To do
For the entries that follow, state how many lines include the word "purple", giving the number and nothing else.

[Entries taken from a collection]
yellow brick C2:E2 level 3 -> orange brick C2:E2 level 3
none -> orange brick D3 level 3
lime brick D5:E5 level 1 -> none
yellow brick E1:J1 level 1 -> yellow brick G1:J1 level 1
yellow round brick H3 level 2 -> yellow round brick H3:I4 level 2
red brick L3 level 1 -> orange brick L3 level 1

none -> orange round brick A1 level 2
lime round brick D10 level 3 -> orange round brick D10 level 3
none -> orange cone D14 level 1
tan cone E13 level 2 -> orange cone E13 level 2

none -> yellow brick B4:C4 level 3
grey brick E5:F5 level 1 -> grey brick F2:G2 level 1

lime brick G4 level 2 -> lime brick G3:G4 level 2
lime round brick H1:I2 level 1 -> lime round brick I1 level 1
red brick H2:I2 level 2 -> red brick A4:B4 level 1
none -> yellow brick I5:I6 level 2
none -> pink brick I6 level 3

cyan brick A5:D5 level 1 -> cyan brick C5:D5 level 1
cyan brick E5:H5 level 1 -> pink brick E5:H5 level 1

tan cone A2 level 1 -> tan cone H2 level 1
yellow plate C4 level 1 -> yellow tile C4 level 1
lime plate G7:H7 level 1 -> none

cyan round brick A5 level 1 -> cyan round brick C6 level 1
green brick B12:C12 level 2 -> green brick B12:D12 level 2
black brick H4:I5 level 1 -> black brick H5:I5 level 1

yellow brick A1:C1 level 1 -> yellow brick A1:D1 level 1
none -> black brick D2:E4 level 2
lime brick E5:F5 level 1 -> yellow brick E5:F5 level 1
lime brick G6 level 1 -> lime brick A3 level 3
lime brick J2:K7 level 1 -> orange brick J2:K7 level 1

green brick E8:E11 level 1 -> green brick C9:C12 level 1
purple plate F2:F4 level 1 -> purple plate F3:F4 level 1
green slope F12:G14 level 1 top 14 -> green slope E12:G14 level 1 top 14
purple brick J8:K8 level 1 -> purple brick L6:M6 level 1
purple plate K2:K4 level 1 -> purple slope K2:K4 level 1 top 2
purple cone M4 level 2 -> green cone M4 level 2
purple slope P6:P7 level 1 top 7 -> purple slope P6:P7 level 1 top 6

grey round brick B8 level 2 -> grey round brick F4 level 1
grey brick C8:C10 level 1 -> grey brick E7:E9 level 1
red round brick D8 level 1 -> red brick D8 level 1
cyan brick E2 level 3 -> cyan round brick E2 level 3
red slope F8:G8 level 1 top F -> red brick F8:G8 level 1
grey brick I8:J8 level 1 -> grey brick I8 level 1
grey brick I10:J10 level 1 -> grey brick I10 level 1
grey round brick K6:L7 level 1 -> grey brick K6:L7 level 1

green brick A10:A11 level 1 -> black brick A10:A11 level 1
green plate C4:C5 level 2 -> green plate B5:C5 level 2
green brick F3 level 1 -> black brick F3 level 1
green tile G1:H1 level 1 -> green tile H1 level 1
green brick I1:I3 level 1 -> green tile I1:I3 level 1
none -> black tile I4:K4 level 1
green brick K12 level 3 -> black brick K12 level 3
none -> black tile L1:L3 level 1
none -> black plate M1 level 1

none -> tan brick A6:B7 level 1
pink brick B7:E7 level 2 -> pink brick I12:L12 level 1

Output for this task
5